***** SUPPLIED MATERIAL
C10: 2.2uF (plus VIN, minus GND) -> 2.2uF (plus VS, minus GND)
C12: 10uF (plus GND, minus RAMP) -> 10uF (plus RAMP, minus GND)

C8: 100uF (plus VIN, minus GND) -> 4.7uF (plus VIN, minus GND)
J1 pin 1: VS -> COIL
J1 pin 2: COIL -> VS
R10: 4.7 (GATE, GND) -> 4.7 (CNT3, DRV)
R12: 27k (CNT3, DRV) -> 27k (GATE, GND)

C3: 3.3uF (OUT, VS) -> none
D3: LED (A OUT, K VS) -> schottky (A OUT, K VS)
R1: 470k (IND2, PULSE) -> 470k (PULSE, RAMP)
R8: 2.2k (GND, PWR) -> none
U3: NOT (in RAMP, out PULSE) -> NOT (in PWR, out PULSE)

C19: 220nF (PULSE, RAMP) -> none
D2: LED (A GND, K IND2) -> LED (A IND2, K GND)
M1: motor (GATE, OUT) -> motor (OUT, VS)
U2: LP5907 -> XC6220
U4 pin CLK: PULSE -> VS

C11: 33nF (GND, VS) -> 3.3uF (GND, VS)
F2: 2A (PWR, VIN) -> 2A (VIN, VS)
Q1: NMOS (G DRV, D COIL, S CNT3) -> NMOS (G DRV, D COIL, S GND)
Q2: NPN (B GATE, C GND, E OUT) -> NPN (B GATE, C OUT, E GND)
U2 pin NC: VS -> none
**********
***** SUPPLIED MATERIAL
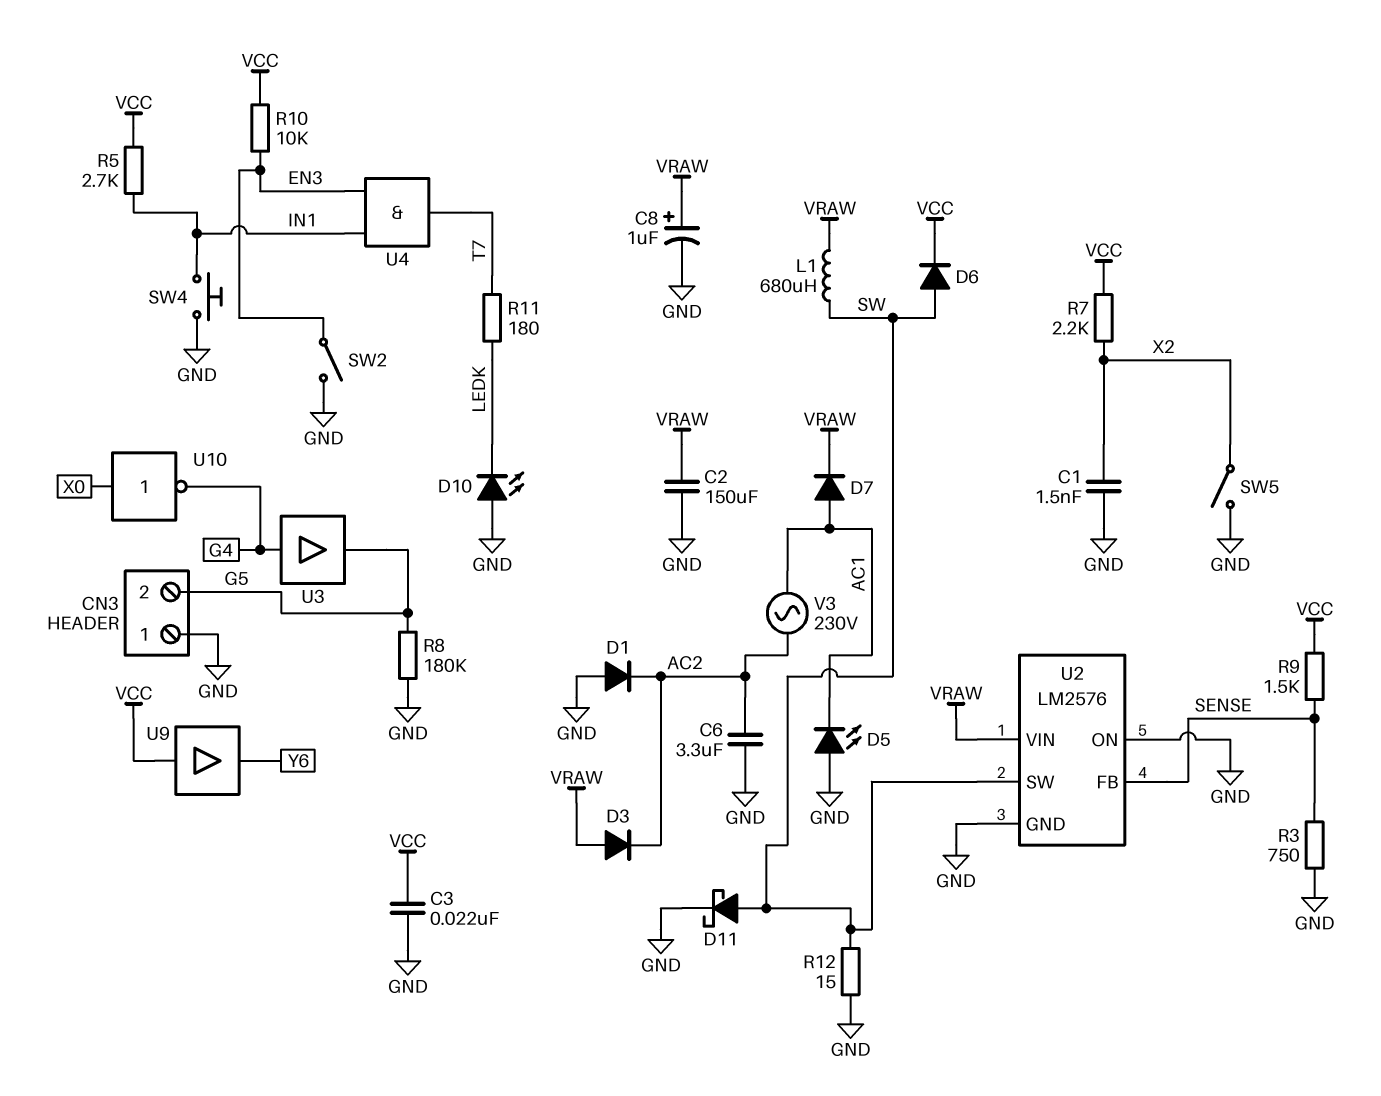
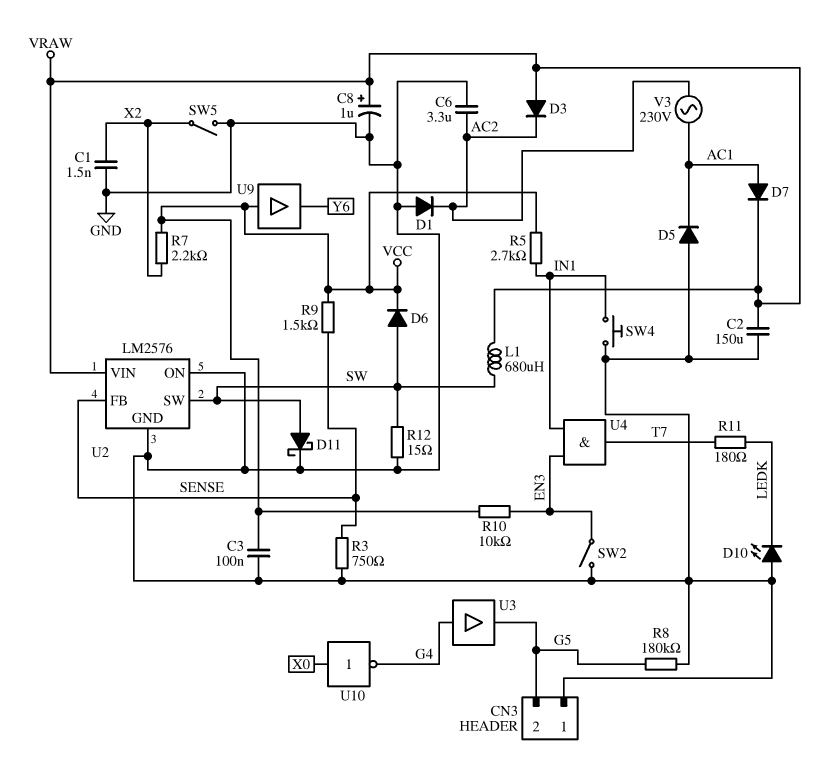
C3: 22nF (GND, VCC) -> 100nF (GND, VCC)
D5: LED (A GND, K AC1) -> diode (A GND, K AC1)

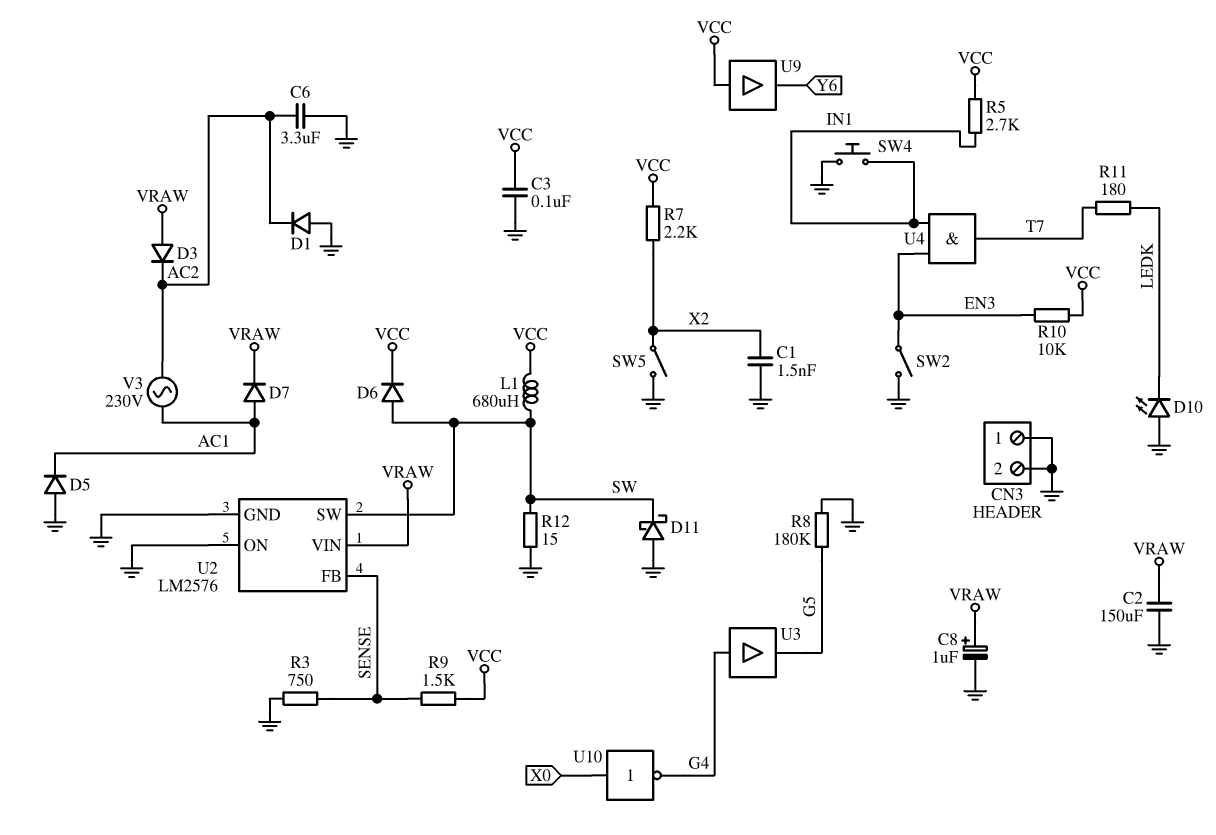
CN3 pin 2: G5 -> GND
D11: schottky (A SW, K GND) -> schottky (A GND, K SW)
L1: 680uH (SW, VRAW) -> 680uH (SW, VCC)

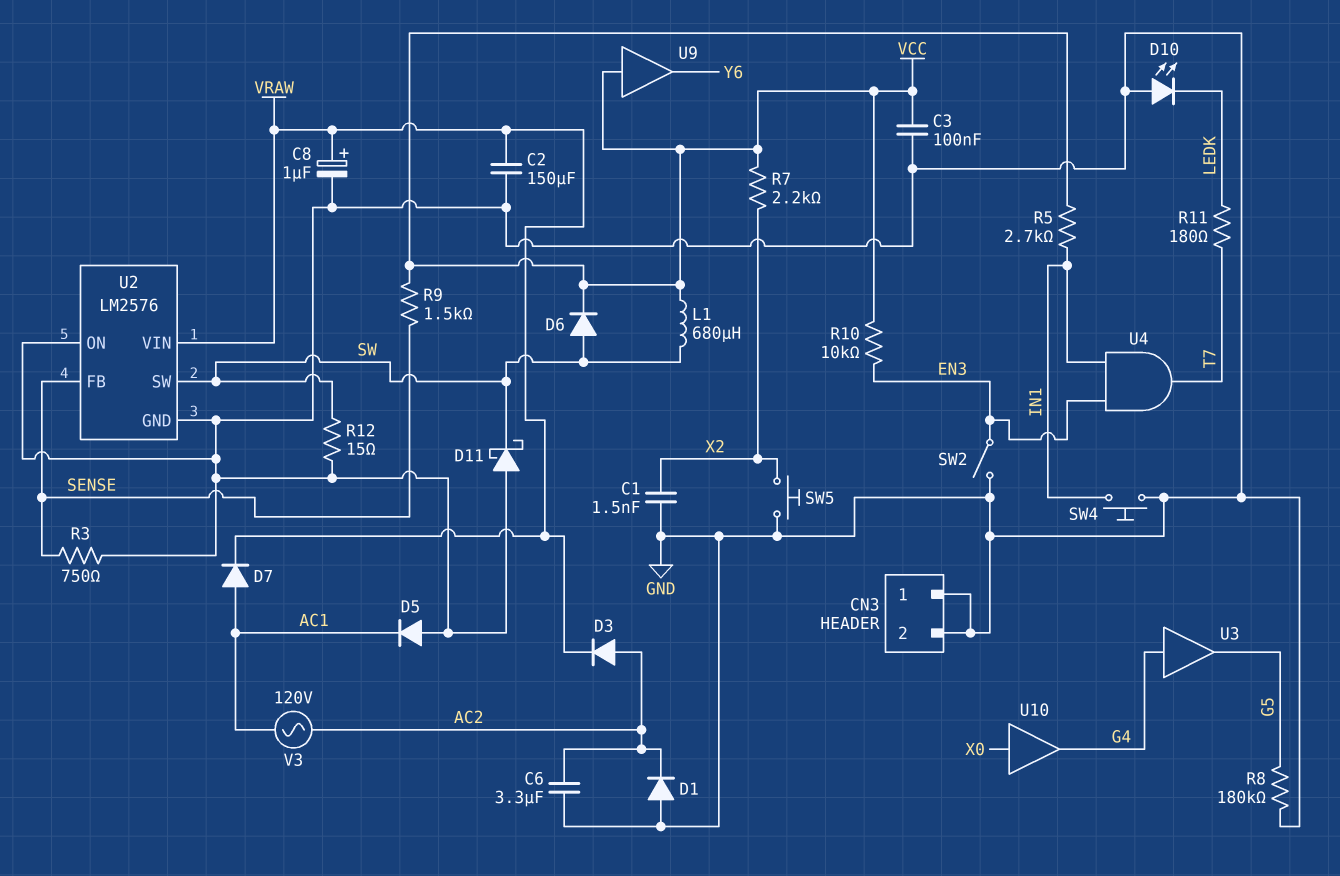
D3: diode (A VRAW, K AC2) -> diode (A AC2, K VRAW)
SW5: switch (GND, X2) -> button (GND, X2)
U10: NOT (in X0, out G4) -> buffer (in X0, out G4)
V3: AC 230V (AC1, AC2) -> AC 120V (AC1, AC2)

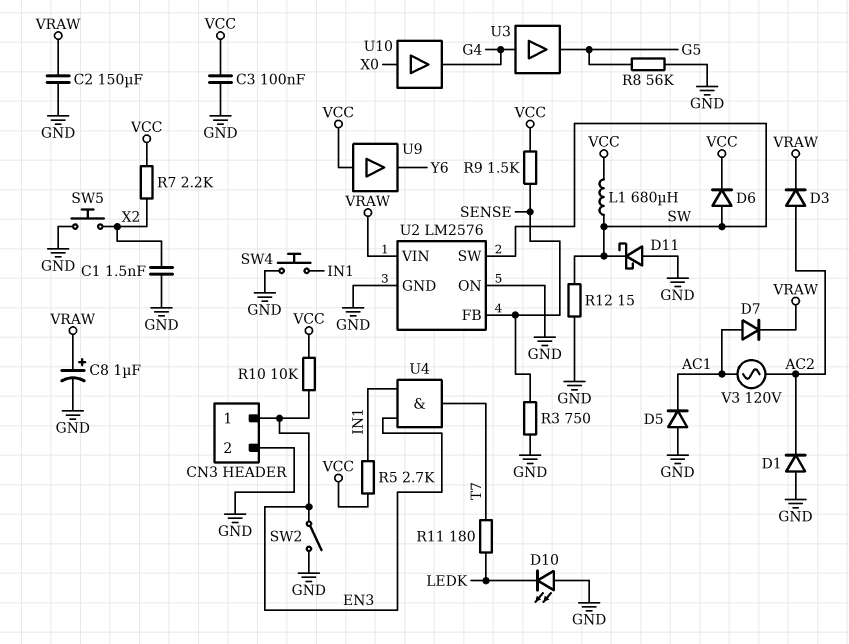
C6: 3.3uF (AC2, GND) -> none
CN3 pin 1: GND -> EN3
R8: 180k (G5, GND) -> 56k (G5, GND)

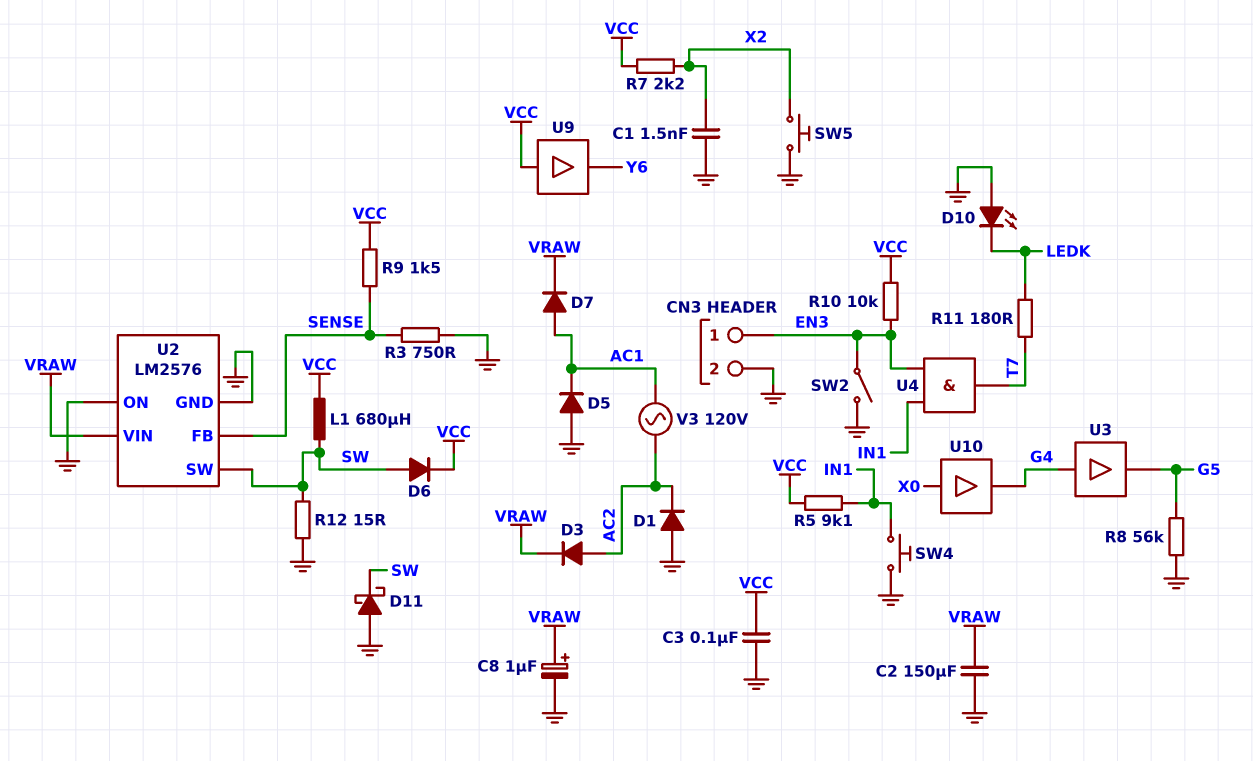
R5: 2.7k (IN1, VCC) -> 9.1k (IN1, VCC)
**********
### WORK REQUIRED
From the data above, reproduce word for word the lines running from the line with "C10: 2.2uF (plus" to the line with "U2 pin NC: VS -> none", ends included.

### RESPONSE BOX
C10: 2.2uF (plus VIN, minus GND) -> 2.2uF (plus VS, minus GND)
C12: 10uF (plus GND, minus RAMP) -> 10uF (plus RAMP, minus GND)

C8: 100uF (plus VIN, minus GND) -> 4.7uF (plus VIN, minus GND)
J1 pin 1: VS -> COIL
J1 pin 2: COIL -> VS
R10: 4.7 (GATE, GND) -> 4.7 (CNT3, DRV)
R12: 27k (CNT3, DRV) -> 27k (GATE, GND)

C3: 3.3uF (OUT, VS) -> none
D3: LED (A OUT, K VS) -> schottky (A OUT, K VS)
R1: 470k (IND2, PULSE) -> 470k (PULSE, RAMP)
R8: 2.2k (GND, PWR) -> none
U3: NOT (in RAMP, out PULSE) -> NOT (in PWR, out PULSE)

C19: 220nF (PULSE, RAMP) -> none
D2: LED (A GND, K IND2) -> LED (A IND2, K GND)
M1: motor (GATE, OUT) -> motor (OUT, VS)
U2: LP5907 -> XC6220
U4 pin CLK: PULSE -> VS

C11: 33nF (GND, VS) -> 3.3uF (GND, VS)
F2: 2A (PWR, VIN) -> 2A (VIN, VS)
Q1: NMOS (G DRV, D COIL, S CNT3) -> NMOS (G DRV, D COIL, S GND)
Q2: NPN (B GATE, C GND, E OUT) -> NPN (B GATE, C OUT, E GND)
U2 pin NC: VS -> none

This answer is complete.